→ PROBLEM TO SOLVE
Copy each entry exactly, leaving nothing out.

→ PROVIDED INFORMATION
—————

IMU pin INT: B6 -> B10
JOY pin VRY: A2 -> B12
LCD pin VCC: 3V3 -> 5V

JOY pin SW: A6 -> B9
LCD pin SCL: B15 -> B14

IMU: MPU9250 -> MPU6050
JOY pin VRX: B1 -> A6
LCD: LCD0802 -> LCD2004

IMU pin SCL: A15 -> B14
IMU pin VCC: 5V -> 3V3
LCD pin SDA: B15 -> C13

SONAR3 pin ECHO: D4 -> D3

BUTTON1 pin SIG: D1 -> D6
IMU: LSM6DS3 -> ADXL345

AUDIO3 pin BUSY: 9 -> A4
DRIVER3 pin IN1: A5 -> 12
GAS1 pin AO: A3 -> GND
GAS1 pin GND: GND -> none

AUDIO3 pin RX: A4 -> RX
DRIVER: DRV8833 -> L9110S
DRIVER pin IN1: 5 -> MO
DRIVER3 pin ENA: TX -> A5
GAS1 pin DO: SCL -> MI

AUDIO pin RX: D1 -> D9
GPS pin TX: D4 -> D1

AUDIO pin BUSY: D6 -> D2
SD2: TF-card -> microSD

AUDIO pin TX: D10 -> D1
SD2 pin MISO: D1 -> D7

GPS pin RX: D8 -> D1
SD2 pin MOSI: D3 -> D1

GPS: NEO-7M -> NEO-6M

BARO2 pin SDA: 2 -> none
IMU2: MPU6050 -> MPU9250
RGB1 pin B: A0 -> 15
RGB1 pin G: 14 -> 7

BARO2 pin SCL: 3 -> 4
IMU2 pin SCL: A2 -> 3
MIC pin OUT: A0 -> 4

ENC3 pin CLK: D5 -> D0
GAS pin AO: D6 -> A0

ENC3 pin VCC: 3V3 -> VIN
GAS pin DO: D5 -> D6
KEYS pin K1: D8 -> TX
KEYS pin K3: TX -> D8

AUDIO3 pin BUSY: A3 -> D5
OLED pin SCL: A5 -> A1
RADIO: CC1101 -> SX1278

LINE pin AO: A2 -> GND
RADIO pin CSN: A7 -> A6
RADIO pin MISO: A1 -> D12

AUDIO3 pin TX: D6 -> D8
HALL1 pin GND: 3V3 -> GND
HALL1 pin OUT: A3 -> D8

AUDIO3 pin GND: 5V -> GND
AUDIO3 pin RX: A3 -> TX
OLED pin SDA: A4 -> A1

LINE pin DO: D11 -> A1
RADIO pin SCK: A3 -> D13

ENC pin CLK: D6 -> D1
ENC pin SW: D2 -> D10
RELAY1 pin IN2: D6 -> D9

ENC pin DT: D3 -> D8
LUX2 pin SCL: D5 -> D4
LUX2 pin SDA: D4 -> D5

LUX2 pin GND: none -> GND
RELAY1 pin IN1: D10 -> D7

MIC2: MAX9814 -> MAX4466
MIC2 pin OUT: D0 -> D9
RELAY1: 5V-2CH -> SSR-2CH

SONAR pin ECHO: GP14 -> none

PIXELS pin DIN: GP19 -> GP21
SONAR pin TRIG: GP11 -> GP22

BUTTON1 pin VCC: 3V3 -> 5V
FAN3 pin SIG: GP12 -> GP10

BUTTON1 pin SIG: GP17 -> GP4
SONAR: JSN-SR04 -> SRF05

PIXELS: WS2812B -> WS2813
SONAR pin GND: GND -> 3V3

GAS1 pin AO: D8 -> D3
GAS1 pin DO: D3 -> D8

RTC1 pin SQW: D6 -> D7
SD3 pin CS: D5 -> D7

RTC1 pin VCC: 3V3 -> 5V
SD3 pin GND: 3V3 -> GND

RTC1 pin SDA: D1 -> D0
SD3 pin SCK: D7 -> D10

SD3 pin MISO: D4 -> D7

—————

→ ANSWER BOX
IMU pin INT: B6 -> B10
JOY pin VRY: A2 -> B12
LCD pin VCC: 3V3 -> 5V

JOY pin SW: A6 -> B9
LCD pin SCL: B15 -> B14

IMU: MPU9250 -> MPU6050
JOY pin VRX: B1 -> A6
LCD: LCD0802 -> LCD2004

IMU pin SCL: A15 -> B14
IMU pin VCC: 5V -> 3V3
LCD pin SDA: B15 -> C13

SONAR3 pin ECHO: D4 -> D3

BUTTON1 pin SIG: D1 -> D6
IMU: LSM6DS3 -> ADXL345

AUDIO3 pin BUSY: 9 -> A4
DRIVER3 pin IN1: A5 -> 12
GAS1 pin AO: A3 -> GND
GAS1 pin GND: GND -> none

AUDIO3 pin RX: A4 -> RX
DRIVER: DRV8833 -> L9110S
DRIVER pin IN1: 5 -> MO
DRIVER3 pin ENA: TX -> A5
GAS1 pin DO: SCL -> MI

AUDIO pin RX: D1 -> D9
GPS pin TX: D4 -> D1

AUDIO pin BUSY: D6 -> D2
SD2: TF-card -> microSD

AUDIO pin TX: D10 -> D1
SD2 pin MISO: D1 -> D7

GPS pin RX: D8 -> D1
SD2 pin MOSI: D3 -> D1

GPS: NEO-7M -> NEO-6M

BARO2 pin SDA: 2 -> none
IMU2: MPU6050 -> MPU9250
RGB1 pin B: A0 -> 15
RGB1 pin G: 14 -> 7

BARO2 pin SCL: 3 -> 4
IMU2 pin SCL: A2 -> 3
MIC pin OUT: A0 -> 4

ENC3 pin CLK: D5 -> D0
GAS pin AO: D6 -> A0

ENC3 pin VCC: 3V3 -> VIN
GAS pin DO: D5 -> D6
KEYS pin K1: D8 -> TX
KEYS pin K3: TX -> D8

AUDIO3 pin BUSY: A3 -> D5
OLED pin SCL: A5 -> A1
RADIO: CC1101 -> SX1278

LINE pin AO: A2 -> GND
RADIO pin CSN: A7 -> A6
RADIO pin MISO: A1 -> D12

AUDIO3 pin TX: D6 -> D8
HALL1 pin GND: 3V3 -> GND
HALL1 pin OUT: A3 -> D8

AUDIO3 pin GND: 5V -> GND
AUDIO3 pin RX: A3 -> TX
OLED pin SDA: A4 -> A1

LINE pin DO: D11 -> A1
RADIO pin SCK: A3 -> D13

ENC pin CLK: D6 -> D1
ENC pin SW: D2 -> D10
RELAY1 pin IN2: D6 -> D9

ENC pin DT: D3 -> D8
LUX2 pin SCL: D5 -> D4
LUX2 pin SDA: D4 -> D5

LUX2 pin GND: none -> GND
RELAY1 pin IN1: D10 -> D7

MIC2: MAX9814 -> MAX4466
MIC2 pin OUT: D0 -> D9
RELAY1: 5V-2CH -> SSR-2CH

SONAR pin ECHO: GP14 -> none

PIXELS pin DIN: GP19 -> GP21
SONAR pin TRIG: GP11 -> GP22

BUTTON1 pin VCC: 3V3 -> 5V
FAN3 pin SIG: GP12 -> GP10

BUTTON1 pin SIG: GP17 -> GP4
SONAR: JSN-SR04 -> SRF05

PIXELS: WS2812B -> WS2813
SONAR pin GND: GND -> 3V3

GAS1 pin AO: D8 -> D3
GAS1 pin DO: D3 -> D8

RTC1 pin SQW: D6 -> D7
SD3 pin CS: D5 -> D7

RTC1 pin VCC: 3V3 -> 5V
SD3 pin GND: 3V3 -> GND

RTC1 pin SDA: D1 -> D0
SD3 pin SCK: D7 -> D10

SD3 pin MISO: D4 -> D7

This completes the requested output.